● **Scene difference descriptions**
◆ ◆ ◆ ◆ ◆
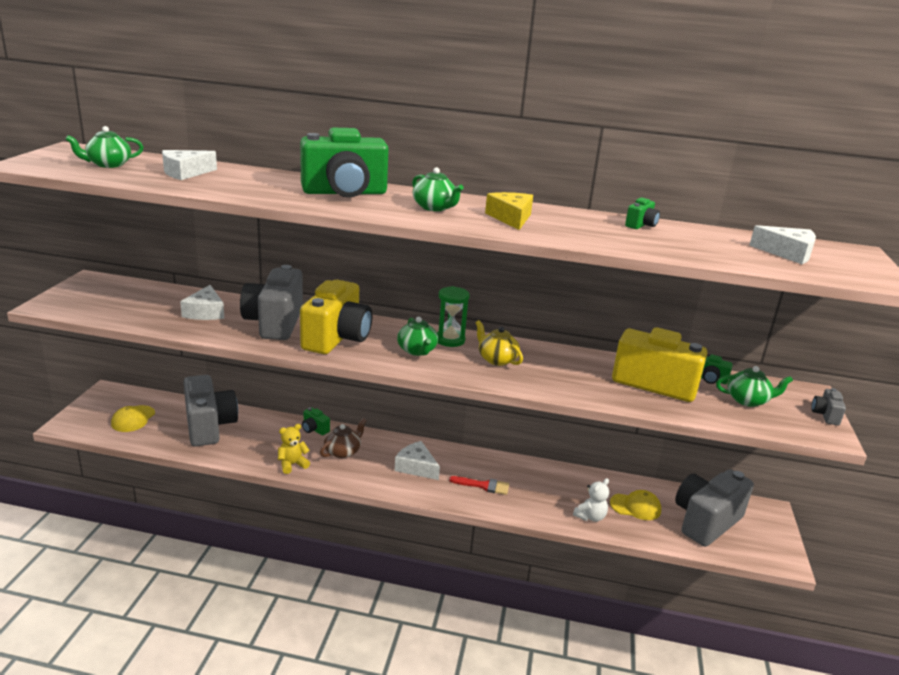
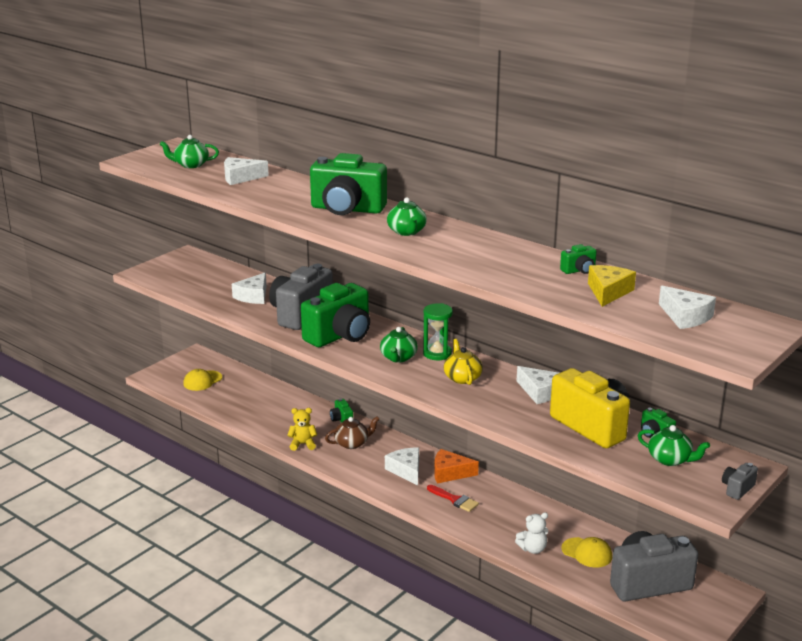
camera: 30 degrees right, 0 degrees up
(209, 426) = (257, 399): grey camera -> none
(337, 338) = (340, 336): yellow camera -> green camera
(458, 459) = (450, 473): none -> orange cheese
(511, 218) = (462, 249): yellow cheese -> yellow cheese (608, 292)
(578, 359) = (540, 392): none -> white cheese

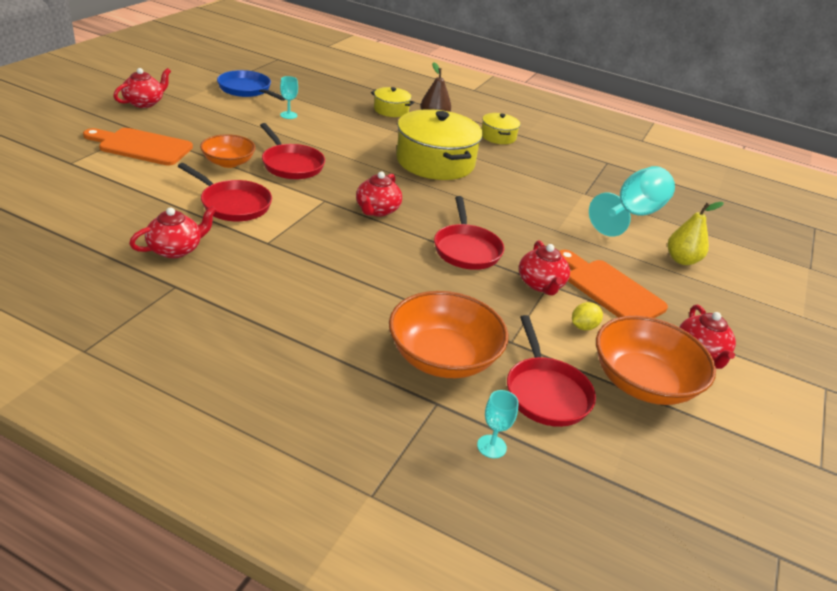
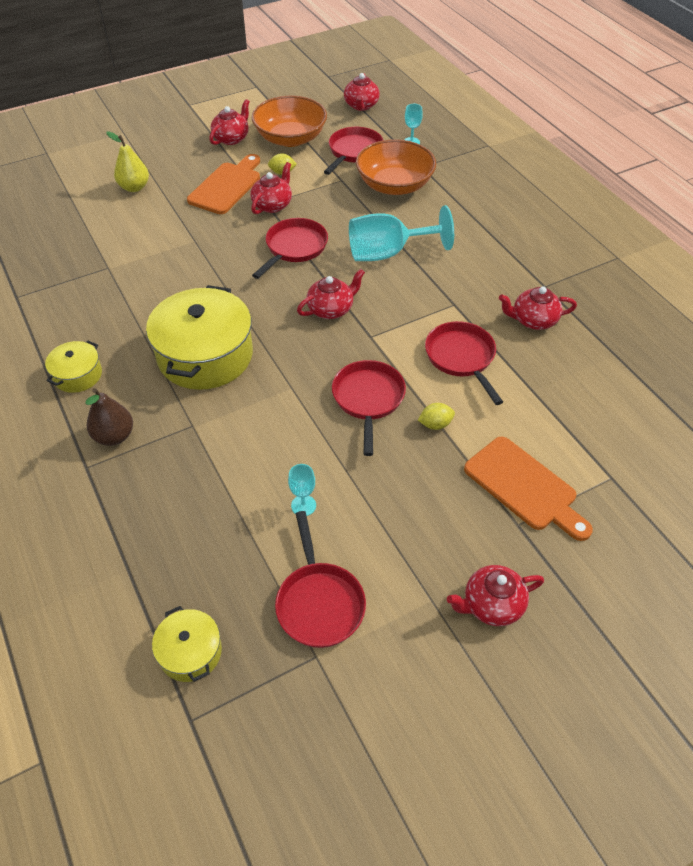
camera: 140 degrees left, 15 degrees up
(228, 162) = (435, 424): orange bowl -> yellow lemon
(247, 90) = (319, 602): blue pan -> red pan
(391, 110) = (151, 475): yellow pot -> yellow pot (190, 652)
(610, 290) = (227, 186): orange cutting board -> orange cutting board turned 150 degrees counterclockwise
(632, 214) = (102, 233): turquoise goblet -> turquoise goblet (388, 253)
(642, 498) = (361, 106): none -> red teapot

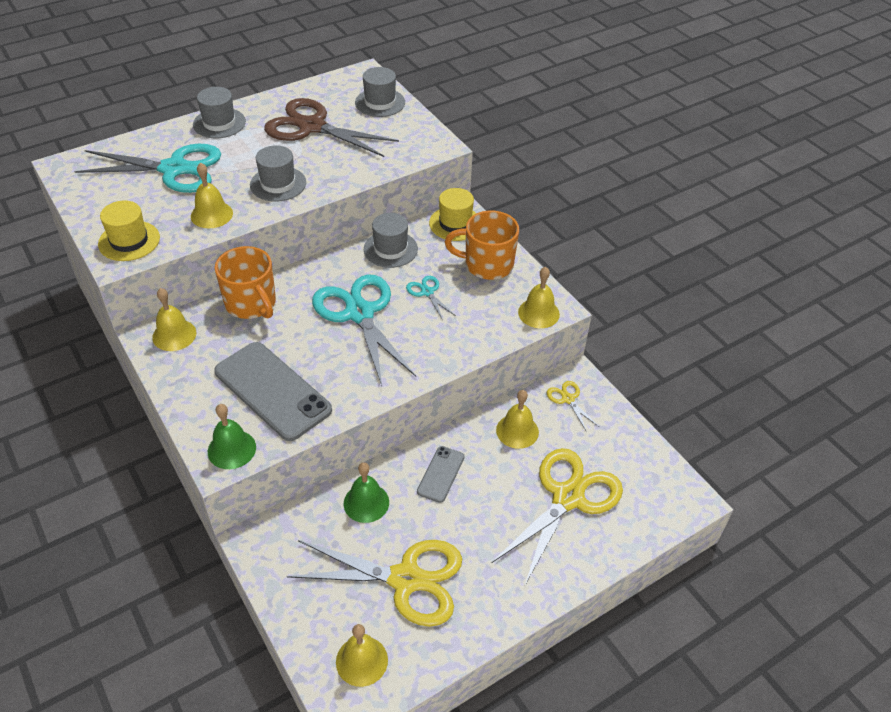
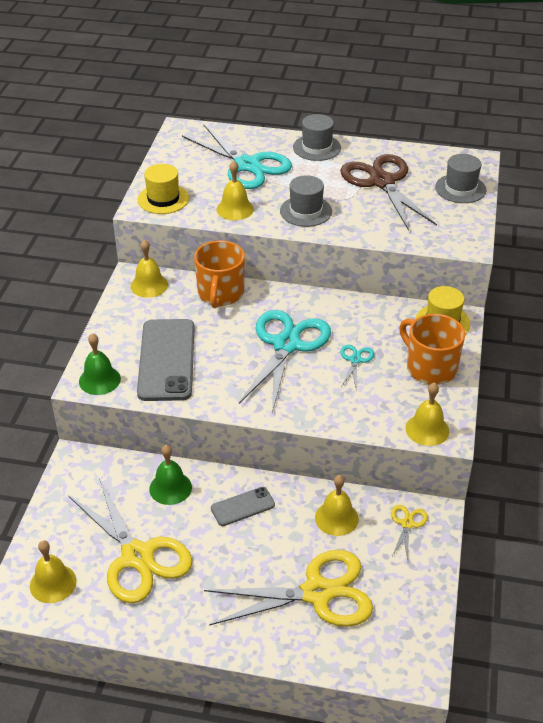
camera: 45 degrees right, 5 degrees down
(390, 249) = (365, 312): grey hat -> none

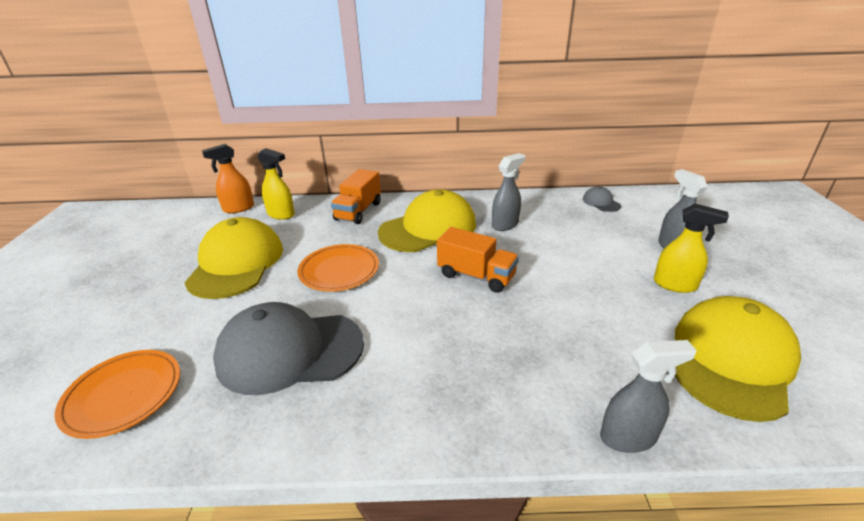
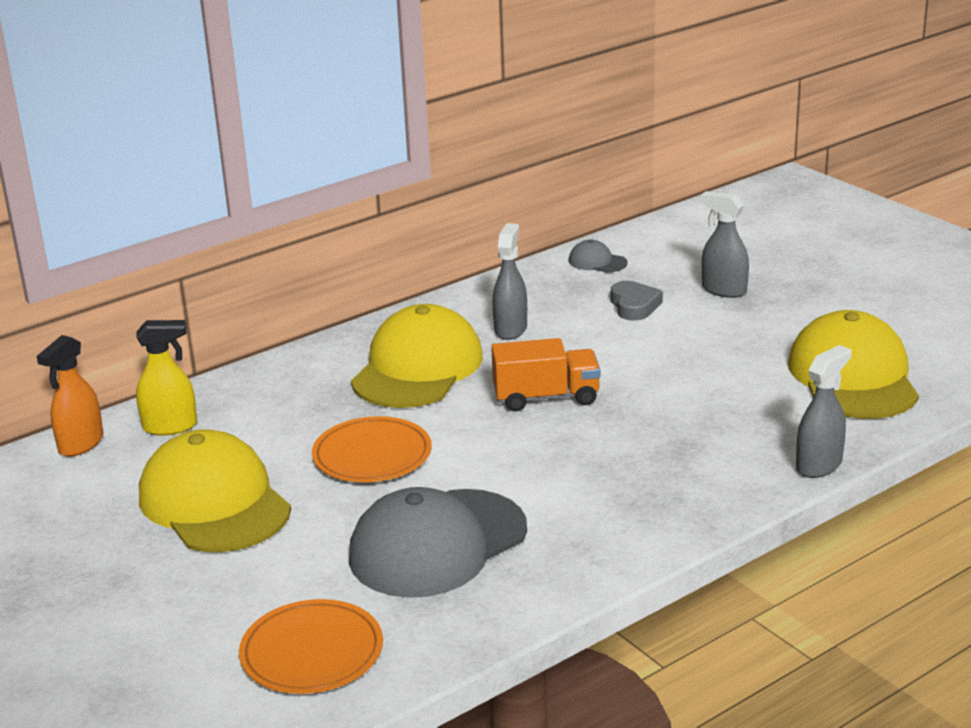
camera: 35 degrees left, 5 degrees down
(358, 211) = (286, 382): orange truck -> none
(598, 236) = (634, 306): none -> grey heart
(675, 285) = (757, 329): yellow spray bottle -> none

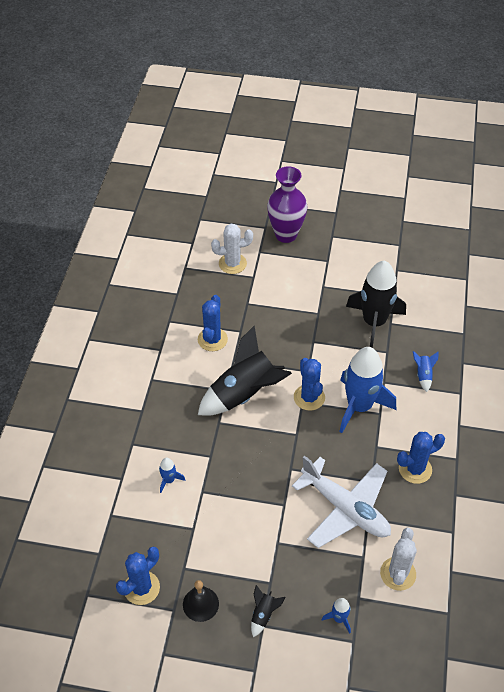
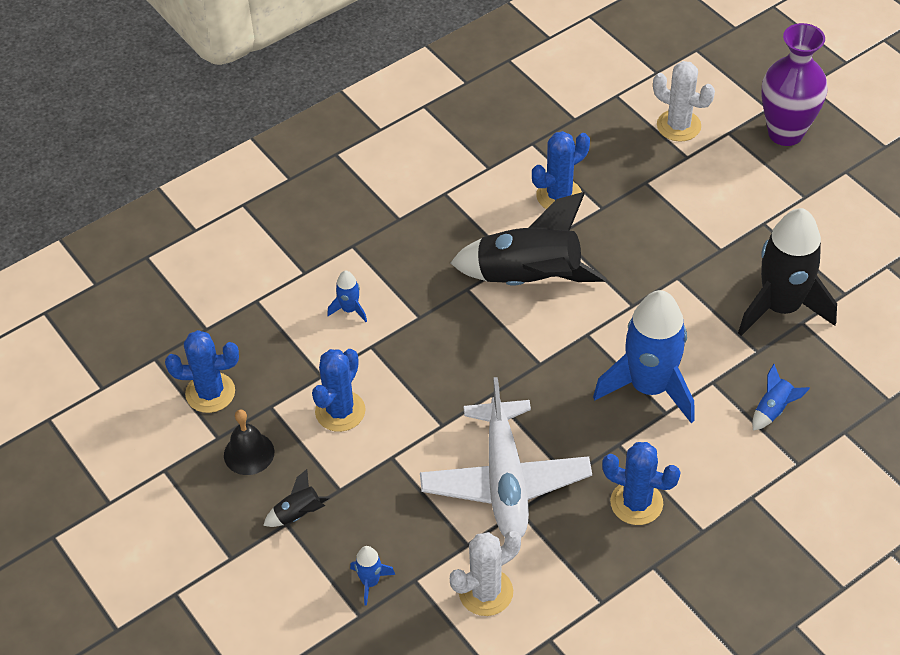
camera: 45 degrees right, 0 degrees up
(309, 397) = (600, 335): blue cactus -> blue cactus (340, 411)

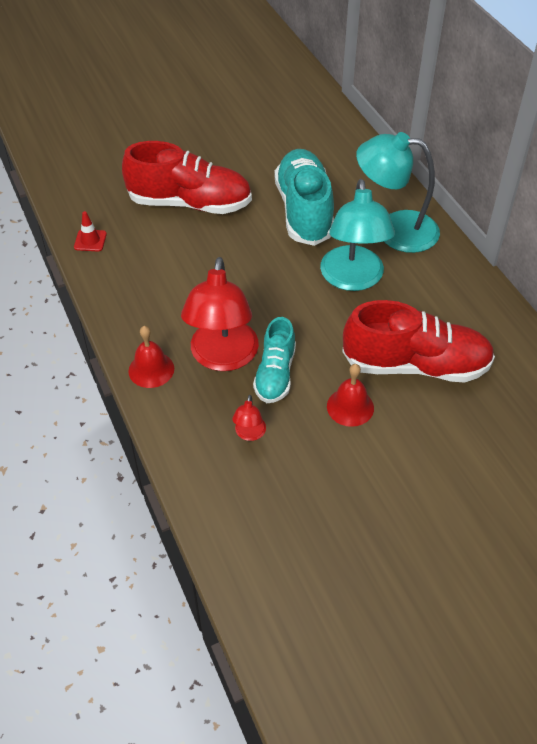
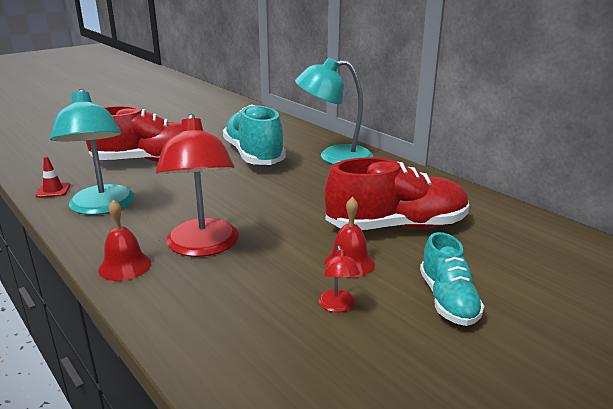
camera: 15 degrees left, 25 degrees down
(249, 434) = (249, 300): red lamp -> red lamp (338, 306)
(275, 374) = (262, 251): turquoise shoe -> turquoise shoe (448, 300)
(353, 279) = (312, 185): turquoise lamp -> turquoise lamp (102, 207)

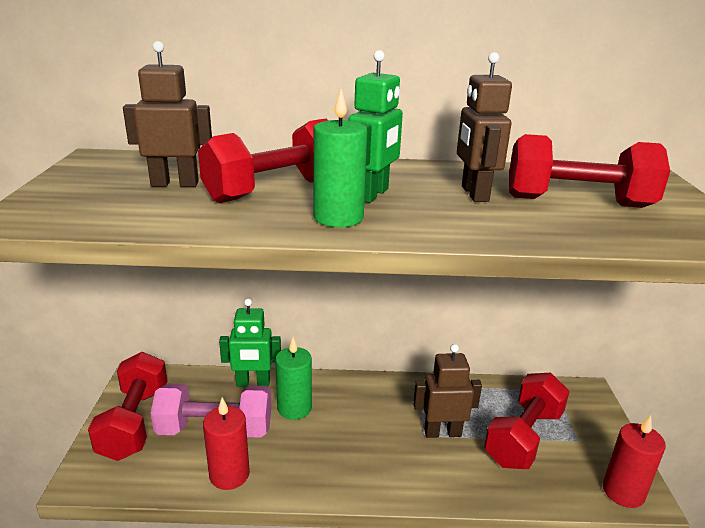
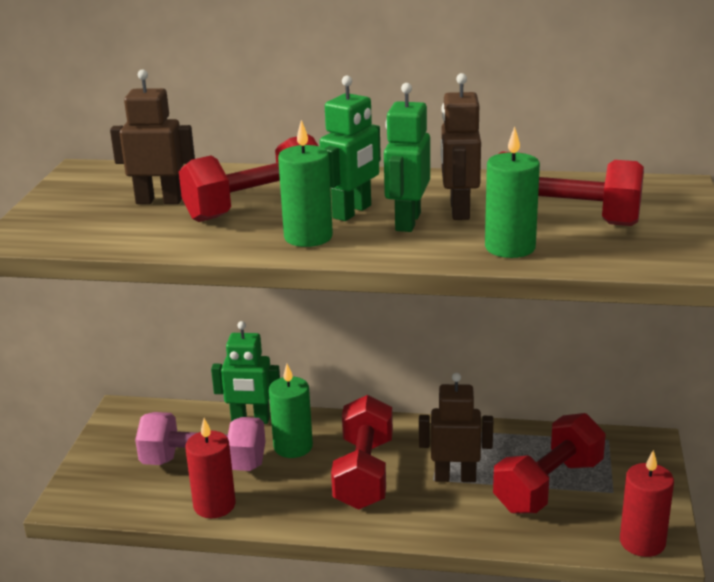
camera: 10 degrees right, 0 degrees up
(135, 422) = (120, 454): red dumbbell -> red dumbbell (364, 473)
(431, 203) = (407, 222): none -> green robot
(546, 227) = (510, 247): none -> green candle

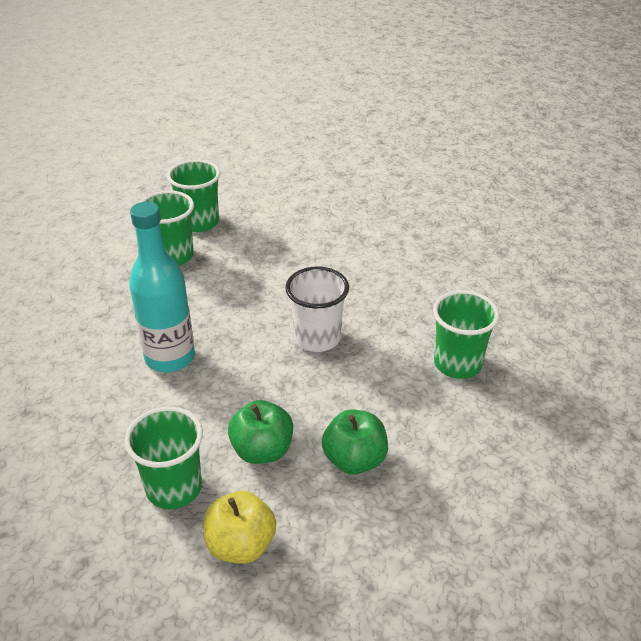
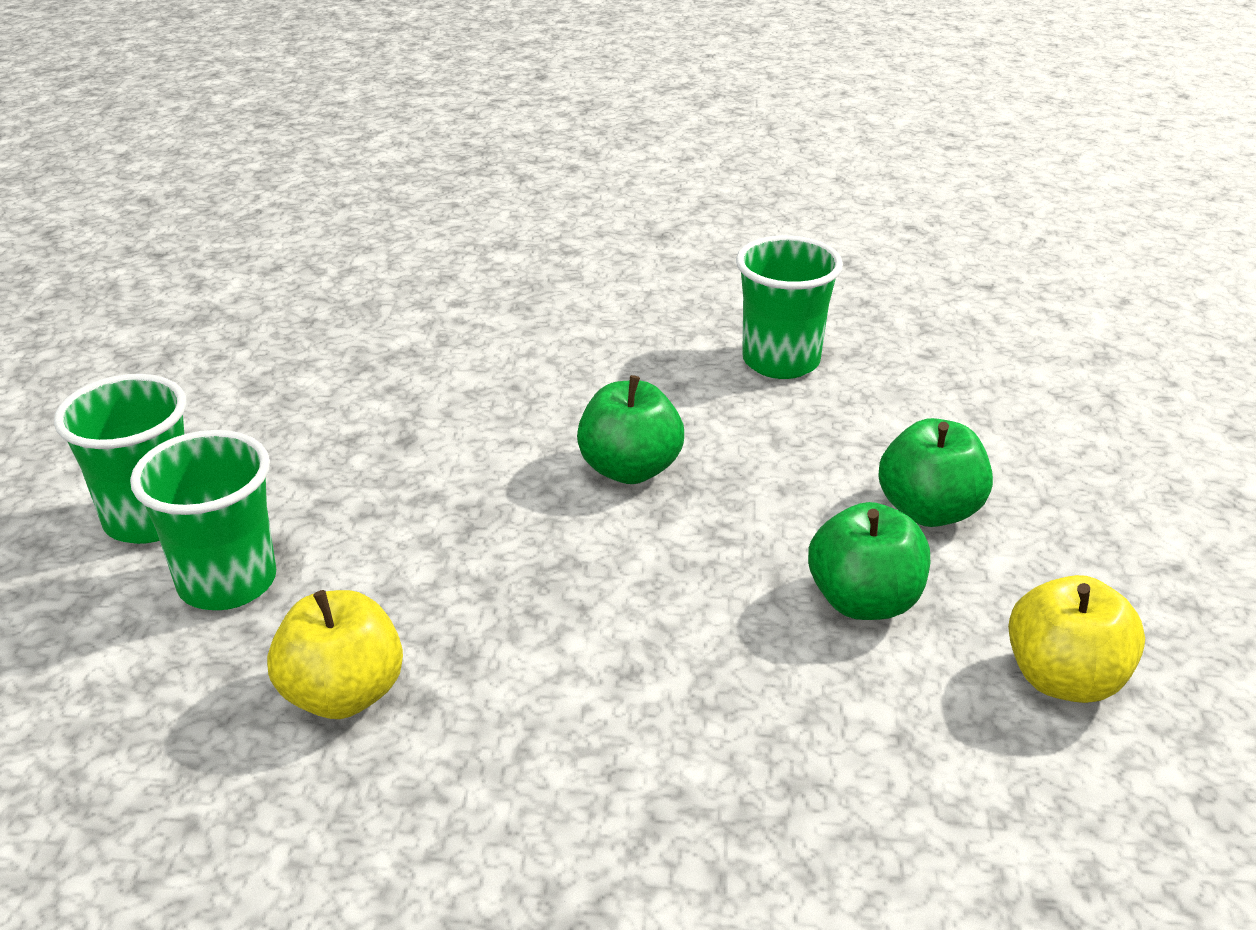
camera: 65 degrees left, 5 degrees down
(125, 309) = (343, 694): none -> yellow apple
(170, 357) = (550, 660): turquoise bottle -> none
(174, 488) = (906, 733): green cup -> none
(317, 338) = (630, 469): white cup -> green apple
◆ ◆ ◆ ◆ ◆
● **ACTIVITY**
Within the data above, how many lines include the string "lamp"? Answer with the number by itself.

● **THE ANSWER**
2